[Exercise directions]:
Every record that follows needs to be written out again, exactly.

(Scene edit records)
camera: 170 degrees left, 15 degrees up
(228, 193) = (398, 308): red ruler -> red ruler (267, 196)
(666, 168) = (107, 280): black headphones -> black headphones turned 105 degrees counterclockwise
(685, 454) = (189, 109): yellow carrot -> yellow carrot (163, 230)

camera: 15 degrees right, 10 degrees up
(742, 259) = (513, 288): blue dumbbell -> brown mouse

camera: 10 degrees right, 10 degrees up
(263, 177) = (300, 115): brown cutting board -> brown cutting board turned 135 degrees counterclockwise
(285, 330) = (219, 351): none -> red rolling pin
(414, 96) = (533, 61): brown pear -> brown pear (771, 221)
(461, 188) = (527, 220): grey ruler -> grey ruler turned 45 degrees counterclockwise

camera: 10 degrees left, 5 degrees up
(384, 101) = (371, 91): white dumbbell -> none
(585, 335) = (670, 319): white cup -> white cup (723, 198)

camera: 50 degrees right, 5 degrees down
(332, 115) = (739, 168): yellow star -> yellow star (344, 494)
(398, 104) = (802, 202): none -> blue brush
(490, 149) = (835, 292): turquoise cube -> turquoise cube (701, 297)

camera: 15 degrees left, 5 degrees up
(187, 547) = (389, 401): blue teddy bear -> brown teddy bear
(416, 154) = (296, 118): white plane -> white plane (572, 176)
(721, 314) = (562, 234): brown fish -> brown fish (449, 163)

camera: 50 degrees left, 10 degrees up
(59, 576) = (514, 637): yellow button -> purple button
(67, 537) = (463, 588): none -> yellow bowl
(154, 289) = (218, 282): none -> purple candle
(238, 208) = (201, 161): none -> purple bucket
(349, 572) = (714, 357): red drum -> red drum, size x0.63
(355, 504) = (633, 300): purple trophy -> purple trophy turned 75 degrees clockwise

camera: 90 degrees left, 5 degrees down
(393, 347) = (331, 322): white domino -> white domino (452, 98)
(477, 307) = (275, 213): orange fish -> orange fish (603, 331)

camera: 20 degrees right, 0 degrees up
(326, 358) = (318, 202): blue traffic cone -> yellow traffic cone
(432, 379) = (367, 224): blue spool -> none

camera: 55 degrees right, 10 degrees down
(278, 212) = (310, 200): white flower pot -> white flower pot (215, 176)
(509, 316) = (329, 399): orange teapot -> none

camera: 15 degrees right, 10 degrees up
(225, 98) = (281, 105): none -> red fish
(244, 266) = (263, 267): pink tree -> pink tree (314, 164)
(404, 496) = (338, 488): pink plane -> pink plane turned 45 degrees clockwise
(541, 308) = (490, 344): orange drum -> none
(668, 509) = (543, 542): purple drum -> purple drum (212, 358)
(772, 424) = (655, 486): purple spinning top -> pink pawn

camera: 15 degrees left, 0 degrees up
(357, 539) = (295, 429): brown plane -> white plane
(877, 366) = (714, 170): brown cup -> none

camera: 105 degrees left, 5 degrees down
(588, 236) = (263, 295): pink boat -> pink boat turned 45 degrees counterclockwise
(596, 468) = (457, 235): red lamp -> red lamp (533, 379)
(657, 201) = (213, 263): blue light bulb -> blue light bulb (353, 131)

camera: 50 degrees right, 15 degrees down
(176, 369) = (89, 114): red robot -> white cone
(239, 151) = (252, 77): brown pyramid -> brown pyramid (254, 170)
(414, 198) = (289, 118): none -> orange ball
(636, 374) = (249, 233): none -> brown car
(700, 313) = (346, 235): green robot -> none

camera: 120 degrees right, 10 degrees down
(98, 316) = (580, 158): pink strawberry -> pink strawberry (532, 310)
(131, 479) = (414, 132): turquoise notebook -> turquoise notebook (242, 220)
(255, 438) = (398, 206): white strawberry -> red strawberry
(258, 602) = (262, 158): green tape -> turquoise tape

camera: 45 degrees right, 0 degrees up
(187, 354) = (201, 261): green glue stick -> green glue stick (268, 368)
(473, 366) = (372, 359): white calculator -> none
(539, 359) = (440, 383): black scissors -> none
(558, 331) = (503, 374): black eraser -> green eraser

[Answer to this task]:
camera: 170 degrees left, 15 degrees up
(228, 193) = (398, 308): red ruler -> red ruler (267, 196)
(666, 168) = (107, 280): black headphones -> black headphones turned 105 degrees counterclockwise
(685, 454) = (189, 109): yellow carrot -> yellow carrot (163, 230)

camera: 15 degrees right, 10 degrees up
(742, 259) = (513, 288): blue dumbbell -> brown mouse

camera: 10 degrees right, 10 degrees up
(263, 177) = (300, 115): brown cutting board -> brown cutting board turned 135 degrees counterclockwise
(285, 330) = (219, 351): none -> red rolling pin
(414, 96) = (533, 61): brown pear -> brown pear (771, 221)
(461, 188) = (527, 220): grey ruler -> grey ruler turned 45 degrees counterclockwise

camera: 10 degrees left, 5 degrees up
(384, 101) = (371, 91): white dumbbell -> none
(585, 335) = (670, 319): white cup -> white cup (723, 198)

camera: 50 degrees right, 5 degrees down
(332, 115) = (739, 168): yellow star -> yellow star (344, 494)
(398, 104) = (802, 202): none -> blue brush
(490, 149) = (835, 292): turquoise cube -> turquoise cube (701, 297)

camera: 15 degrees left, 5 degrees up
(187, 547) = (389, 401): blue teddy bear -> brown teddy bear
(416, 154) = (296, 118): white plane -> white plane (572, 176)
(721, 314) = (562, 234): brown fish -> brown fish (449, 163)

camera: 50 degrees left, 10 degrees up
(59, 576) = (514, 637): yellow button -> purple button
(67, 537) = (463, 588): none -> yellow bowl
(154, 289) = (218, 282): none -> purple candle
(238, 208) = (201, 161): none -> purple bucket
(349, 572) = (714, 357): red drum -> red drum, size x0.63
(355, 504) = (633, 300): purple trophy -> purple trophy turned 75 degrees clockwise

camera: 90 degrees left, 5 degrees down
(393, 347) = (331, 322): white domino -> white domino (452, 98)
(477, 307) = (275, 213): orange fish -> orange fish (603, 331)

camera: 20 degrees right, 0 degrees up
(326, 358) = (318, 202): blue traffic cone -> yellow traffic cone
(432, 379) = (367, 224): blue spool -> none

camera: 55 degrees right, 10 degrees down
(278, 212) = (310, 200): white flower pot -> white flower pot (215, 176)
(509, 316) = (329, 399): orange teapot -> none

camera: 15 degrees right, 10 degrees up
(225, 98) = (281, 105): none -> red fish
(244, 266) = (263, 267): pink tree -> pink tree (314, 164)
(404, 496) = (338, 488): pink plane -> pink plane turned 45 degrees clockwise
(541, 308) = (490, 344): orange drum -> none
(668, 509) = (543, 542): purple drum -> purple drum (212, 358)
(772, 424) = (655, 486): purple spinning top -> pink pawn

camera: 15 degrees left, 0 degrees up
(357, 539) = (295, 429): brown plane -> white plane
(877, 366) = (714, 170): brown cup -> none

camera: 105 degrees left, 5 degrees down
(588, 236) = (263, 295): pink boat -> pink boat turned 45 degrees counterclockwise
(596, 468) = (457, 235): red lamp -> red lamp (533, 379)
(657, 201) = (213, 263): blue light bulb -> blue light bulb (353, 131)

camera: 50 degrees right, 15 degrees down
(176, 369) = (89, 114): red robot -> white cone
(239, 151) = (252, 77): brown pyramid -> brown pyramid (254, 170)
(414, 198) = (289, 118): none -> orange ball
(636, 374) = (249, 233): none -> brown car
(700, 313) = (346, 235): green robot -> none

camera: 120 degrees right, 10 degrees down
(98, 316) = (580, 158): pink strawberry -> pink strawberry (532, 310)
(131, 479) = (414, 132): turquoise notebook -> turquoise notebook (242, 220)
(255, 438) = (398, 206): white strawberry -> red strawberry
(258, 602) = (262, 158): green tape -> turquoise tape

camera: 45 degrees right, 0 degrees up
(187, 354) = (201, 261): green glue stick -> green glue stick (268, 368)
(473, 366) = (372, 359): white calculator -> none
(539, 359) = (440, 383): black scissors -> none
(558, 331) = (503, 374): black eraser -> green eraser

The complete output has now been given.